## Assigned task
Character for character, transcribe the entries below, minus the images.
-- Given information follows --
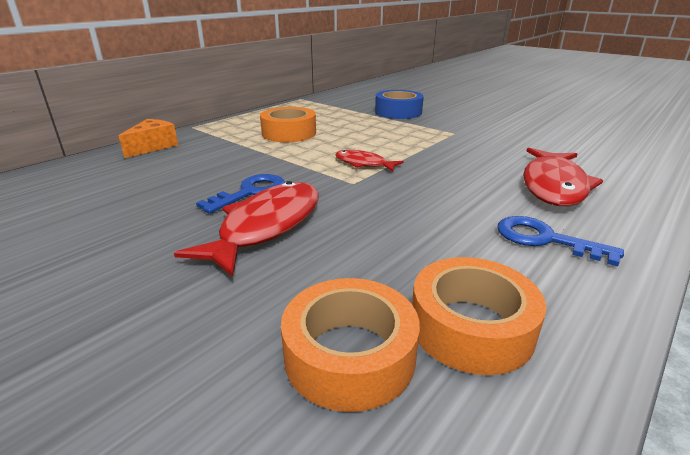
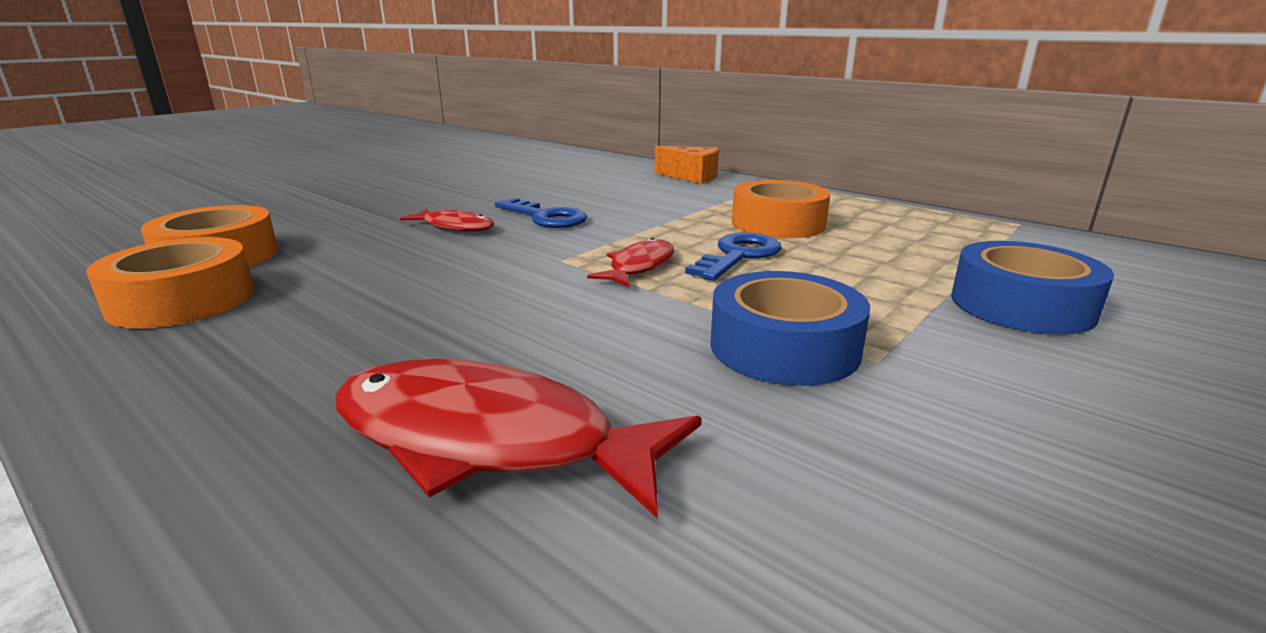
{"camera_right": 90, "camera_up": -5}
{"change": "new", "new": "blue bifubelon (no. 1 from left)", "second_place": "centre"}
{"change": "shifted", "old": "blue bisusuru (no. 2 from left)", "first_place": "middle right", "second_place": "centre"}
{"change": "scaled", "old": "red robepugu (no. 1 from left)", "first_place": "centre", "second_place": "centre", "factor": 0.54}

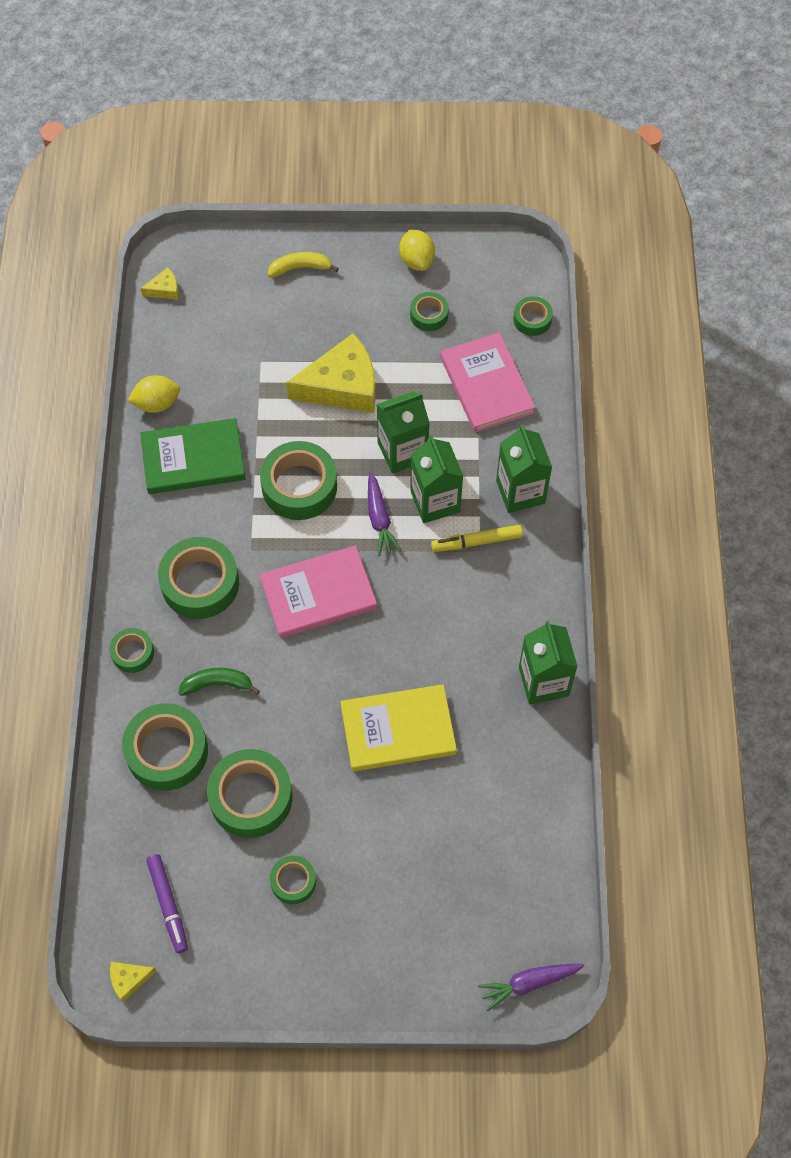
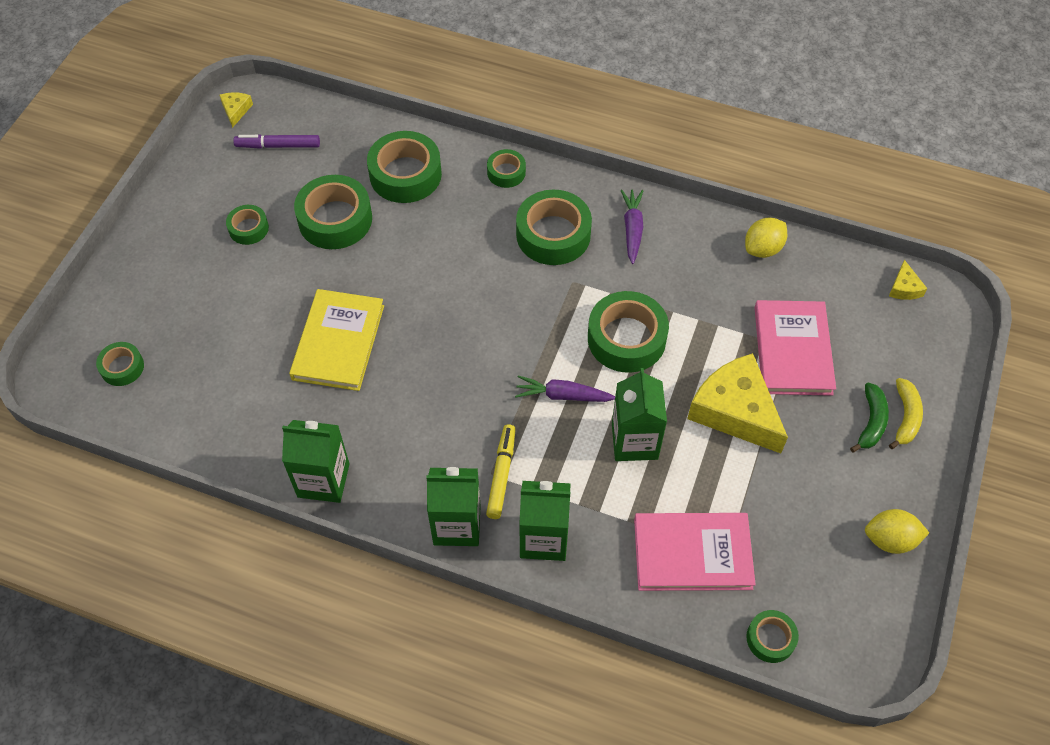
{"camera_right": 110, "camera_up": -5}
{"change": "gone", "old": "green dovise", "first_place": "middle left"}
{"change": "shifted", "old": "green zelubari", "first_place": "middle left", "second_place": "middle right"}
{"change": "shifted", "old": "pink dovise (no. 1 from left in the first image)", "new": "pink dovise (no. 2 from left)", "first_place": "centre", "second_place": "middle right"}
{"change": "shifted", "old": "green bifubelon (no. 7 from left in the first image)", "new": "green bifubelon (no. 1 from left)", "first_place": "top centre", "second_place": "middle left"}
{"change": "shifted", "old": "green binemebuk (no. 2 from left)", "first_place": "centre", "second_place": "bottom centre"}
{"change": "shifted", "old": "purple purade (no. 2 from left)", "first_place": "bottom right", "second_place": "top centre"}
{"change": "rotated", "old": "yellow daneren (no. 1 from left)", "first_place": "middle left", "second_place": "top right", "degrees": 45}
{"change": "rotated", "old": "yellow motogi (no. 3 from left in the first image)", "first_place": "top centre", "second_place": "middle right", "degrees": 135}

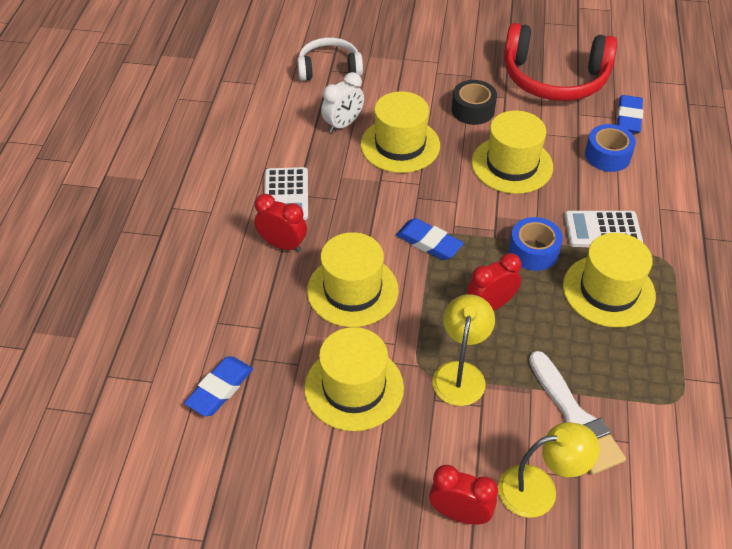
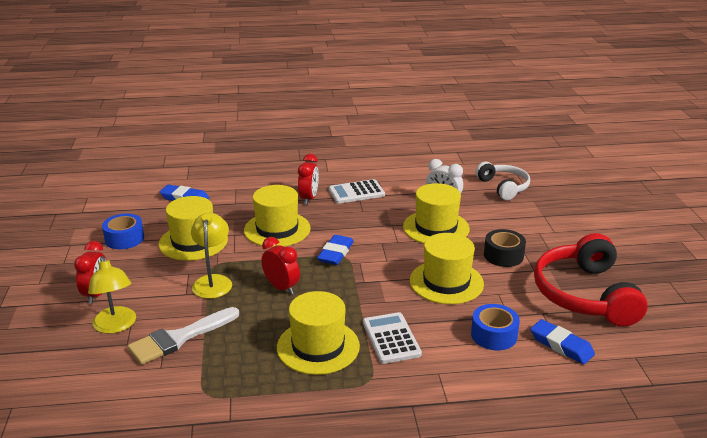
{"camera_right": 75, "camera_up": -20}
{"change": "shifted", "old": "blue bifubelon (no. 1 from left)", "first_place": "middle right", "second_place": "middle left"}
{"change": "rotated", "old": "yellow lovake (no. 1 from left in the first image)", "first_place": "centre", "second_place": "middle left", "degrees": -90}
{"change": "rotated", "old": "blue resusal (no. 3 from left)", "first_place": "top right", "second_place": "bottom right", "degrees": 45}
-- Given information concluded --
## Task response
{"camera_right": 90, "camera_up": -5}
{"change": "new", "new": "blue bifubelon (no. 1 from left)", "second_place": "centre"}
{"change": "shifted", "old": "blue bisusuru (no. 2 from left)", "first_place": "middle right", "second_place": "centre"}
{"change": "scaled", "old": "red robepugu (no. 1 from left)", "first_place": "centre", "second_place": "centre", "factor": 0.54}

{"camera_right": 110, "camera_up": -5}
{"change": "gone", "old": "green dovise", "first_place": "middle left"}
{"change": "shifted", "old": "green zelubari", "first_place": "middle left", "second_place": "middle right"}
{"change": "shifted", "old": "pink dovise (no. 1 from left in the first image)", "new": "pink dovise (no. 2 from left)", "first_place": "centre", "second_place": "middle right"}
{"change": "shifted", "old": "green bifubelon (no. 7 from left in the first image)", "new": "green bifubelon (no. 1 from left)", "first_place": "top centre", "second_place": "middle left"}
{"change": "shifted", "old": "green binemebuk (no. 2 from left)", "first_place": "centre", "second_place": "bottom centre"}
{"change": "shifted", "old": "purple purade (no. 2 from left)", "first_place": "bottom right", "second_place": "top centre"}
{"change": "rotated", "old": "yellow daneren (no. 1 from left)", "first_place": "middle left", "second_place": "top right", "degrees": 45}
{"change": "rotated", "old": "yellow motogi (no. 3 from left in the first image)", "first_place": "top centre", "second_place": "middle right", "degrees": 135}

{"camera_right": 75, "camera_up": -20}
{"change": "shifted", "old": "blue bifubelon (no. 1 from left)", "first_place": "middle right", "second_place": "middle left"}
{"change": "rotated", "old": "yellow lovake (no. 1 from left in the first image)", "first_place": "centre", "second_place": "middle left", "degrees": -90}
{"change": "rotated", "old": "blue resusal (no. 3 from left)", "first_place": "top right", "second_place": "bottom right", "degrees": 45}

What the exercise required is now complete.